EXERCISE PROMPT: The entries need to be copied exactly as they stand, images left out.

SUPPLIED DATA:

★ ★ ★

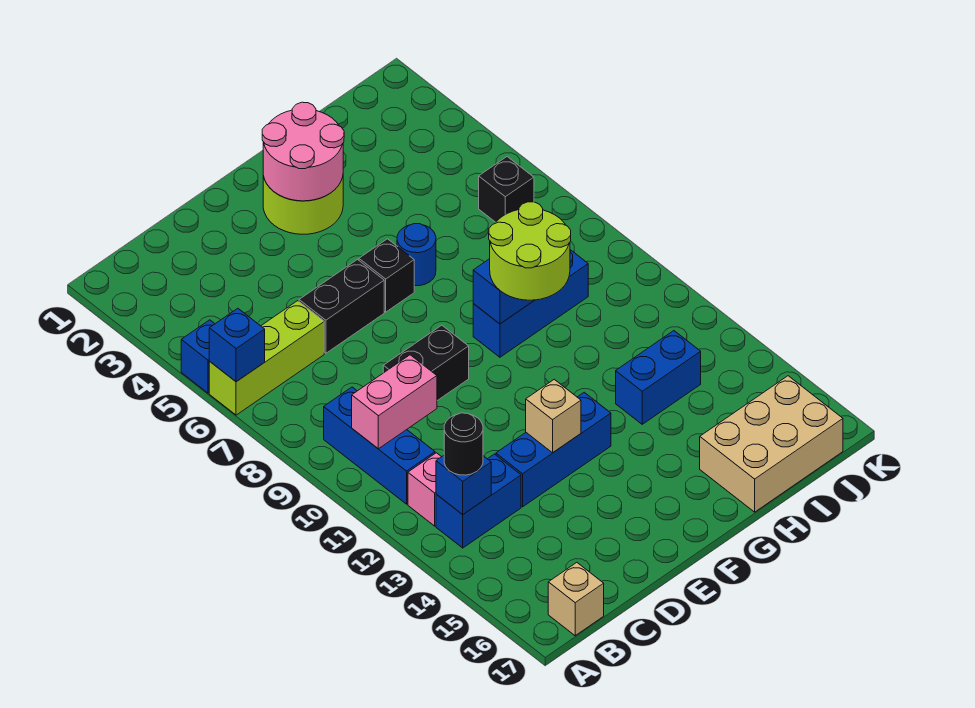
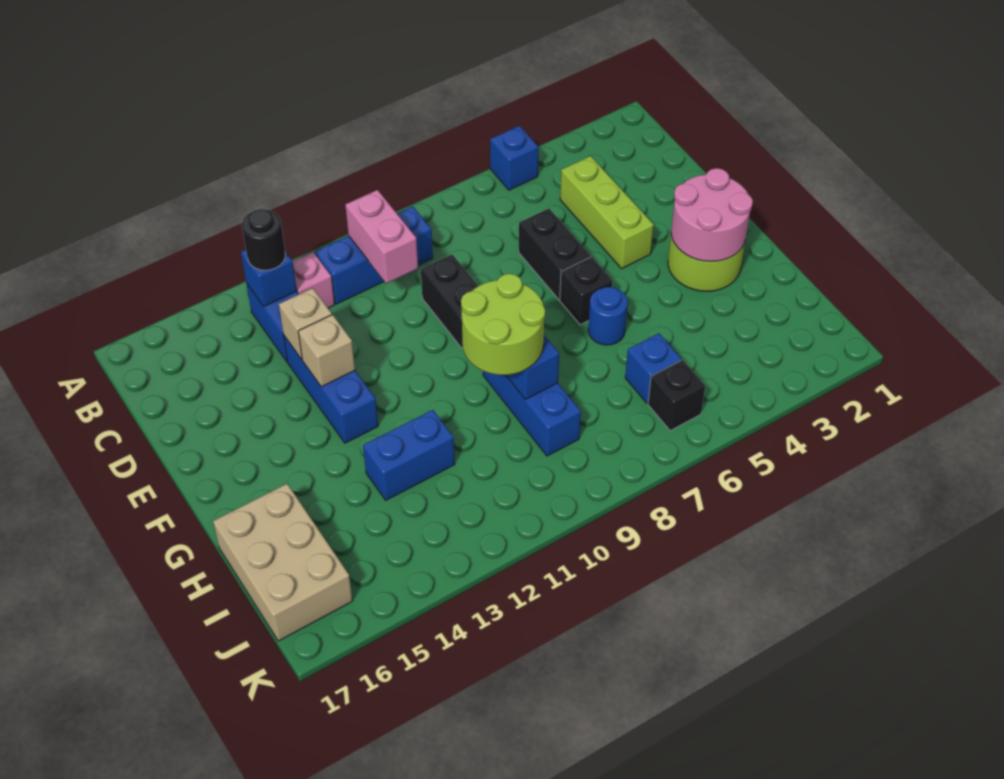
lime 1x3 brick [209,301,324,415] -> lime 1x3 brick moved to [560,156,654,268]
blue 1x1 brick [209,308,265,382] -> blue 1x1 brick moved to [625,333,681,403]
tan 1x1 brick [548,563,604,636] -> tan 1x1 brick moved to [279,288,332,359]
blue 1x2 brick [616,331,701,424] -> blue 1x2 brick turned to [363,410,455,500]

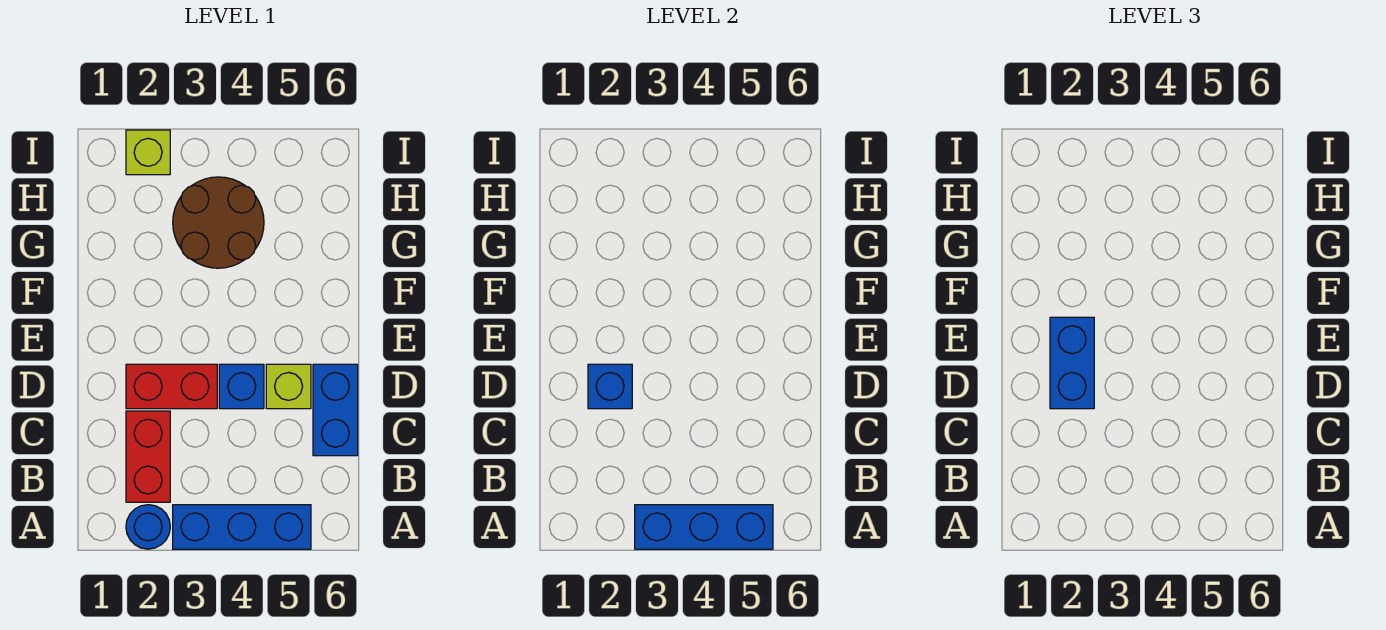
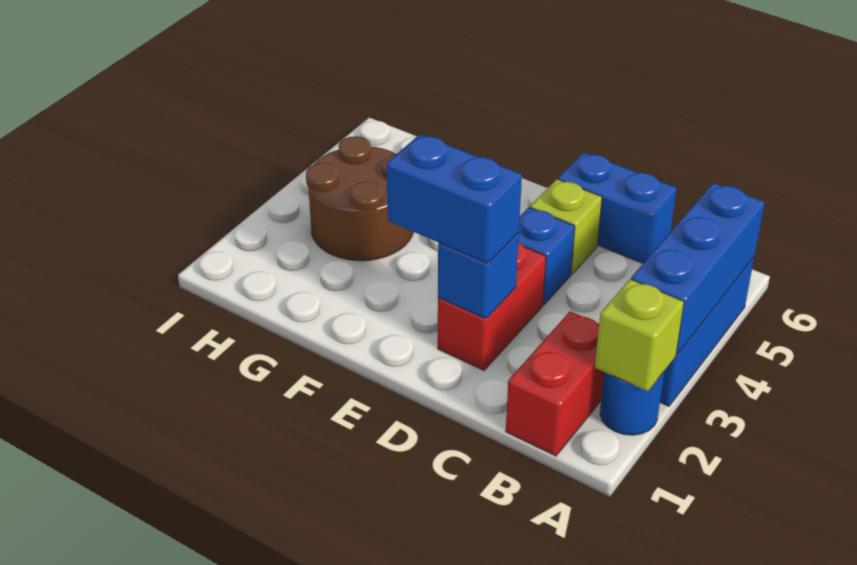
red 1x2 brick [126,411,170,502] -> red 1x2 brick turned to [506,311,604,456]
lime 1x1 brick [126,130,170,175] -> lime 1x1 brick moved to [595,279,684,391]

★ ★ ★

ANSWER TO THE EXERCISE:
lime 1x3 brick [209,301,324,415] -> lime 1x3 brick moved to [560,156,654,268]
blue 1x1 brick [209,308,265,382] -> blue 1x1 brick moved to [625,333,681,403]
tan 1x1 brick [548,563,604,636] -> tan 1x1 brick moved to [279,288,332,359]
blue 1x2 brick [616,331,701,424] -> blue 1x2 brick turned to [363,410,455,500]

red 1x2 brick [126,411,170,502] -> red 1x2 brick turned to [506,311,604,456]
lime 1x1 brick [126,130,170,175] -> lime 1x1 brick moved to [595,279,684,391]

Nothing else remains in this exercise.